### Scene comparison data

- Opening Delimiter -

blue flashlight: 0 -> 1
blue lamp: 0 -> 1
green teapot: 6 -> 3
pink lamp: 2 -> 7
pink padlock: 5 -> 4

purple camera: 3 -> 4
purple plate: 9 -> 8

- Closing Delimiter -
- Opening Delimiter -

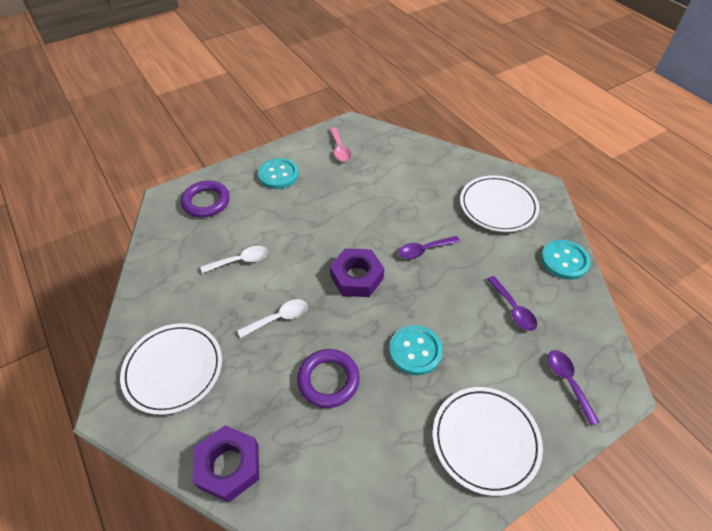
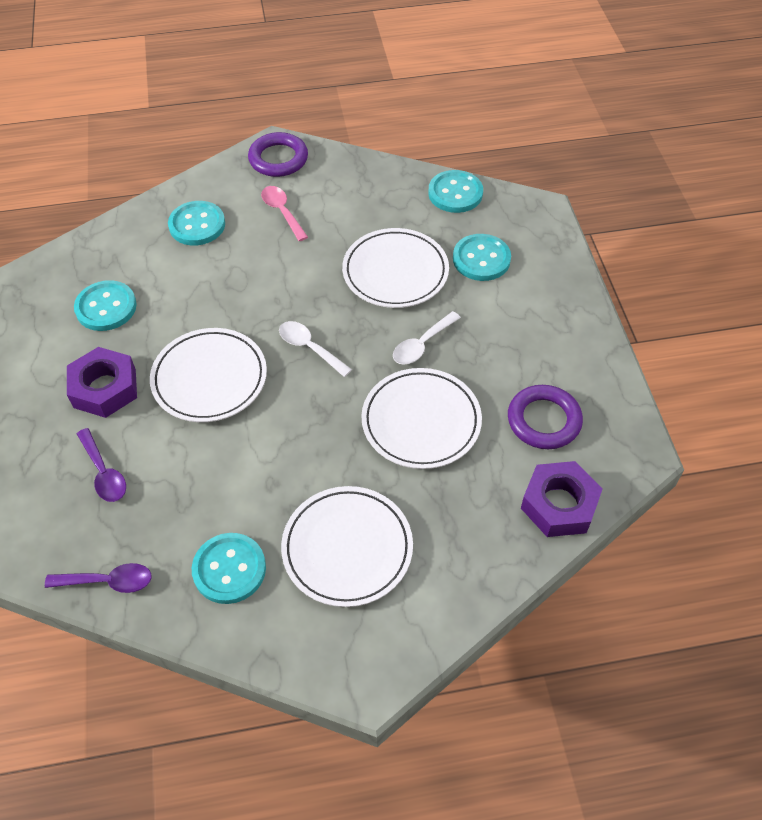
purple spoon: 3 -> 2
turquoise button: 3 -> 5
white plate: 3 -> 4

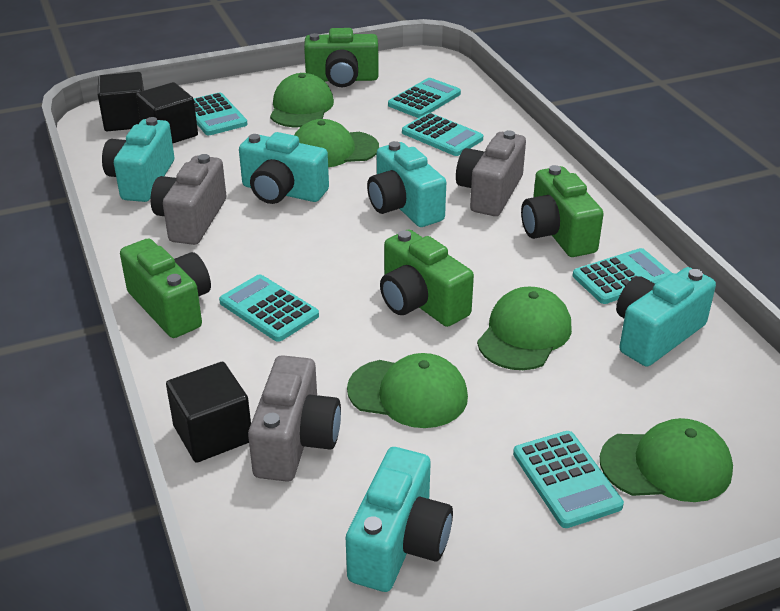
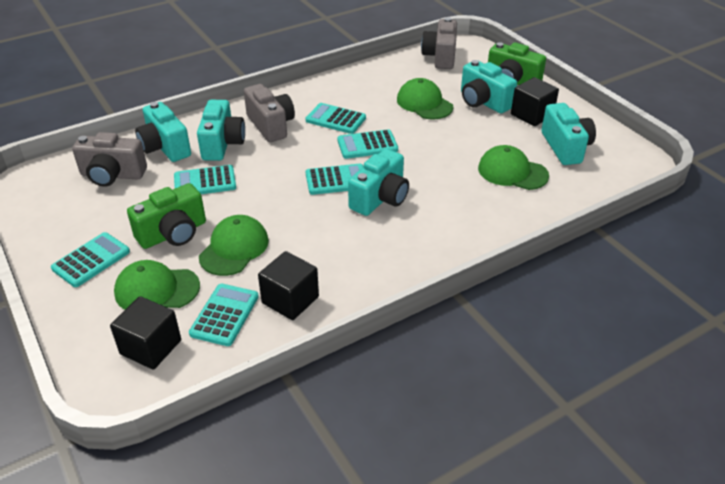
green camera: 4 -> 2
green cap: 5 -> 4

- Closing Delimiter -

Of all the entries above, retype exactly the lines from the line with "blue flashlight: 0 -> 1" to the line with "purple plate: 9 -> 8", both included, and no others.

### Your solution
blue flashlight: 0 -> 1
blue lamp: 0 -> 1
green teapot: 6 -> 3
pink lamp: 2 -> 7
pink padlock: 5 -> 4

purple camera: 3 -> 4
purple plate: 9 -> 8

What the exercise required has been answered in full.